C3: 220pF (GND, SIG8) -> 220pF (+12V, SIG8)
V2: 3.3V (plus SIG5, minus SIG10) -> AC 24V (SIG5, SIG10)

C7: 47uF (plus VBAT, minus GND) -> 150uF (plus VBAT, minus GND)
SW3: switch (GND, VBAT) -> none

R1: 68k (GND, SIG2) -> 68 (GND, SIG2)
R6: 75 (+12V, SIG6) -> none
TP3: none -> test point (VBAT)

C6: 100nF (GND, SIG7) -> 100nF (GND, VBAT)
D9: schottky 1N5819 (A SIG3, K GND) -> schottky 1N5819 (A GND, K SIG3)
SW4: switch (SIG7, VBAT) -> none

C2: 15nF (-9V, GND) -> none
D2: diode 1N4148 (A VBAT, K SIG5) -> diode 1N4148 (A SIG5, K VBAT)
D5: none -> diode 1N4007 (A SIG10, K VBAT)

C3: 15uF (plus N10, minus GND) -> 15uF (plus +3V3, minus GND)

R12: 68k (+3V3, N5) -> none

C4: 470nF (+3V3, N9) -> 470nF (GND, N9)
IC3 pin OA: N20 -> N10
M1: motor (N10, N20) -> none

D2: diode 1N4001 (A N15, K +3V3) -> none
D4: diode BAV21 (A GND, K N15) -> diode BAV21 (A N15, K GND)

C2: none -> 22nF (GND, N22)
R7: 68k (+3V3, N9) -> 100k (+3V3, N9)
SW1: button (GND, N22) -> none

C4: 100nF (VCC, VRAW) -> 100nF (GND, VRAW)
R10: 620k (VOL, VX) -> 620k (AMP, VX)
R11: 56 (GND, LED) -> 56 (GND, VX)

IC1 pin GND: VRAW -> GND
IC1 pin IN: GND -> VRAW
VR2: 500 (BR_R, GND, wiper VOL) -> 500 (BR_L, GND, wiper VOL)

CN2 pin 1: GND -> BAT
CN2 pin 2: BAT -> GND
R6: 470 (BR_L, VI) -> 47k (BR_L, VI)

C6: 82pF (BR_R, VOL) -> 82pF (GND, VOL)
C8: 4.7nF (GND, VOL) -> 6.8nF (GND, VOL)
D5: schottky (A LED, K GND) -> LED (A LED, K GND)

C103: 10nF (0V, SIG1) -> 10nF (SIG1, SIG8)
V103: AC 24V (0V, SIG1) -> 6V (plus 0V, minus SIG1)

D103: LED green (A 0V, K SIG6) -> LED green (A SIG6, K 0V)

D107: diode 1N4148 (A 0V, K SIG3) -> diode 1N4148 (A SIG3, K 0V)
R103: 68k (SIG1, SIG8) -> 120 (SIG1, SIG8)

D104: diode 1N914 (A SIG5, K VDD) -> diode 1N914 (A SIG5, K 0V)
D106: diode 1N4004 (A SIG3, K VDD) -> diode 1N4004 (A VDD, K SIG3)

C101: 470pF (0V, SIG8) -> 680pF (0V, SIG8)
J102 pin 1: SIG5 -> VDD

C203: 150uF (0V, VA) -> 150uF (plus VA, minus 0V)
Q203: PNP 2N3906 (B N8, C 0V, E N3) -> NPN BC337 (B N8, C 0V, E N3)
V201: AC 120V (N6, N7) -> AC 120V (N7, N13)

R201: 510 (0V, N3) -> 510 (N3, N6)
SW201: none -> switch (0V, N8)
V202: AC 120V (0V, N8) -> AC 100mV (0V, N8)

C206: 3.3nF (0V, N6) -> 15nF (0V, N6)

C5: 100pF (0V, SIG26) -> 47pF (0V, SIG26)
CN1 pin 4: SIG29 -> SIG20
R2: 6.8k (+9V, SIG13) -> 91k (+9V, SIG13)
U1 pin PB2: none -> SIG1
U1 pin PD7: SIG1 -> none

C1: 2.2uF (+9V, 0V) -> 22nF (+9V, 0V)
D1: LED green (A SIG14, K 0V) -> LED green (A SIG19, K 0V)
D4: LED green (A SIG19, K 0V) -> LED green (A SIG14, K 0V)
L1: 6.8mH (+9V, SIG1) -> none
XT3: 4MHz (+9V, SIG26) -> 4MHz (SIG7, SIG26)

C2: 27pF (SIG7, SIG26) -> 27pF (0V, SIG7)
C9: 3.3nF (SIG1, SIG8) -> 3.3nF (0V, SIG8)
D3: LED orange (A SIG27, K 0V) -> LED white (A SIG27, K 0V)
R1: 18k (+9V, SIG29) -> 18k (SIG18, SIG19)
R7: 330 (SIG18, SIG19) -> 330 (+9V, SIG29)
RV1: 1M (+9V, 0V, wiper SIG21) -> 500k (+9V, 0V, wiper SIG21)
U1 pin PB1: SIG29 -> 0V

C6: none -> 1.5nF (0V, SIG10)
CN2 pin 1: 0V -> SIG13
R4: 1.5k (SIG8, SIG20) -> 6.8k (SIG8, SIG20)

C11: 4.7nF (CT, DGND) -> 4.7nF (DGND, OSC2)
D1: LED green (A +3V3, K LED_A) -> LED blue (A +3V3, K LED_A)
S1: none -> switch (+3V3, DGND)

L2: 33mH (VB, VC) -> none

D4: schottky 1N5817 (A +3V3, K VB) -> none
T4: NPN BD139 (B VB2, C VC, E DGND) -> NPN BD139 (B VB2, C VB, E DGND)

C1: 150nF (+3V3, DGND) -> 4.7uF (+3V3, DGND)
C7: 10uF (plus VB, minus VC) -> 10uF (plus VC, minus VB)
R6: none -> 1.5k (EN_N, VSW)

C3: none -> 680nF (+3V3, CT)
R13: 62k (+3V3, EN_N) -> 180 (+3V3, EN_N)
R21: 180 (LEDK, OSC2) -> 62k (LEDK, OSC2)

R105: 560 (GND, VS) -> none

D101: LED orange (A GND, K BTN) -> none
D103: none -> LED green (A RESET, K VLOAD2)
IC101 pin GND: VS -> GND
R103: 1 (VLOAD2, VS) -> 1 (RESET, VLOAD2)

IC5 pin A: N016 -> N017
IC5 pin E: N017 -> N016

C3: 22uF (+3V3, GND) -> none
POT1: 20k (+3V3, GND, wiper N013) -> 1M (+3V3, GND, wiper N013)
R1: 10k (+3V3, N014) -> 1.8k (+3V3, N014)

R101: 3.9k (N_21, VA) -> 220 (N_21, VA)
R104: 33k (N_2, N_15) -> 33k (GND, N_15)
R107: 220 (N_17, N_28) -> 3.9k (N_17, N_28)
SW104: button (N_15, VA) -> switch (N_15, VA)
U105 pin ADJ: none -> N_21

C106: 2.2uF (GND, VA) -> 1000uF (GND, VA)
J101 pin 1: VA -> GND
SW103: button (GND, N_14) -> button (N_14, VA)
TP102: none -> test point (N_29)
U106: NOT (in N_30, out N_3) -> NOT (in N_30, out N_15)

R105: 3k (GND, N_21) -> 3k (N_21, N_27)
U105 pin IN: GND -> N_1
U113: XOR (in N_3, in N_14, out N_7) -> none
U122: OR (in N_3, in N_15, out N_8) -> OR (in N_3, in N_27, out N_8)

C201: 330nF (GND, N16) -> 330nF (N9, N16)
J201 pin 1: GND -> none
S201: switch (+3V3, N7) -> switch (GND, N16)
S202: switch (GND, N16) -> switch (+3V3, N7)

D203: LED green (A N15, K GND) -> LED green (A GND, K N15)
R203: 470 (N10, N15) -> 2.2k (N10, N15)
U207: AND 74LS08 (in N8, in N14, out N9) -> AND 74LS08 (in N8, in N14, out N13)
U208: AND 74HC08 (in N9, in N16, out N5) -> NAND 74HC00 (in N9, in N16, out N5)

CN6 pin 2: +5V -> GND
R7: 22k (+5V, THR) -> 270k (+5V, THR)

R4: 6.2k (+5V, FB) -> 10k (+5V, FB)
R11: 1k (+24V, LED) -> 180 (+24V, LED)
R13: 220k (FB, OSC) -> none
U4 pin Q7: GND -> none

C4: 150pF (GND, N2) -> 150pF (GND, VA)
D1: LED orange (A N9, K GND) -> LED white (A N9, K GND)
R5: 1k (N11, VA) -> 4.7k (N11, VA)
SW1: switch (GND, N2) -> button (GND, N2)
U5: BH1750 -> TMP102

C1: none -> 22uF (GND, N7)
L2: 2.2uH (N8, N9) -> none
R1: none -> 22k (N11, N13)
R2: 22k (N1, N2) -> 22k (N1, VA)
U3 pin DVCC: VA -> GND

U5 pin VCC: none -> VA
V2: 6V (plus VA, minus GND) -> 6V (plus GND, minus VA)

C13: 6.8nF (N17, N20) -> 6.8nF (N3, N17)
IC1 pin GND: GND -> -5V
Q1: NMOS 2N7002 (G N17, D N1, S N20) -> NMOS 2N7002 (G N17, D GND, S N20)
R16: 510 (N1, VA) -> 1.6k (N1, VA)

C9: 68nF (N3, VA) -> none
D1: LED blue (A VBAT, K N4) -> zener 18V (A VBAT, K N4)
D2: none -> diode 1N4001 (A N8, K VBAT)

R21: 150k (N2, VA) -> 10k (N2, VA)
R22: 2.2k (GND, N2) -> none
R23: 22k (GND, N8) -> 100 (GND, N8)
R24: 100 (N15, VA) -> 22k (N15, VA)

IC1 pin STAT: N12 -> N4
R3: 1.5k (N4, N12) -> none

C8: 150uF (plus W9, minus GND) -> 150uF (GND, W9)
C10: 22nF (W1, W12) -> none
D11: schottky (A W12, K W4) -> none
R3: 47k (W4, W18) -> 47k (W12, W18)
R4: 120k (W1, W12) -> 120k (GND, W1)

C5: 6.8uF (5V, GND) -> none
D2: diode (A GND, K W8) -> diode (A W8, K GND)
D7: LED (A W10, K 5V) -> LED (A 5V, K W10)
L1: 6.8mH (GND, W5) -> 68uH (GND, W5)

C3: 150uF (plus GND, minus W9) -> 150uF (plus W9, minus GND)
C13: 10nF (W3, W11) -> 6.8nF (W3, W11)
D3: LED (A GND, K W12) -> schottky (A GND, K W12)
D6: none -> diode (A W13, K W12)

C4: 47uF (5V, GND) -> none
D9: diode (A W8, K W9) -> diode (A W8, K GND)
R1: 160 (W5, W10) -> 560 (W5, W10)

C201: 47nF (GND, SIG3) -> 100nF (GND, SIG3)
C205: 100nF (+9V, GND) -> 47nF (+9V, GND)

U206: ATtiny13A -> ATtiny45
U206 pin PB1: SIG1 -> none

□ □ □ □

# [Problem to solve]
Lines wanted from the listing above: the line with "C101: 470pF (0V, SIG8) -> 680pF (0V, SIG8)" up to and including the line with "D1: LED green (A SIG14, K". Please write them out exactly, adding nothing else.

# [Result below]
C101: 470pF (0V, SIG8) -> 680pF (0V, SIG8)
J102 pin 1: SIG5 -> VDD

C203: 150uF (0V, VA) -> 150uF (plus VA, minus 0V)
Q203: PNP 2N3906 (B N8, C 0V, E N3) -> NPN BC337 (B N8, C 0V, E N3)
V201: AC 120V (N6, N7) -> AC 120V (N7, N13)

R201: 510 (0V, N3) -> 510 (N3, N6)
SW201: none -> switch (0V, N8)
V202: AC 120V (0V, N8) -> AC 100mV (0V, N8)

C206: 3.3nF (0V, N6) -> 15nF (0V, N6)

C5: 100pF (0V, SIG26) -> 47pF (0V, SIG26)
CN1 pin 4: SIG29 -> SIG20
R2: 6.8k (+9V, SIG13) -> 91k (+9V, SIG13)
U1 pin PB2: none -> SIG1
U1 pin PD7: SIG1 -> none

C1: 2.2uF (+9V, 0V) -> 22nF (+9V, 0V)
D1: LED green (A SIG14, K 0V) -> LED green (A SIG19, K 0V)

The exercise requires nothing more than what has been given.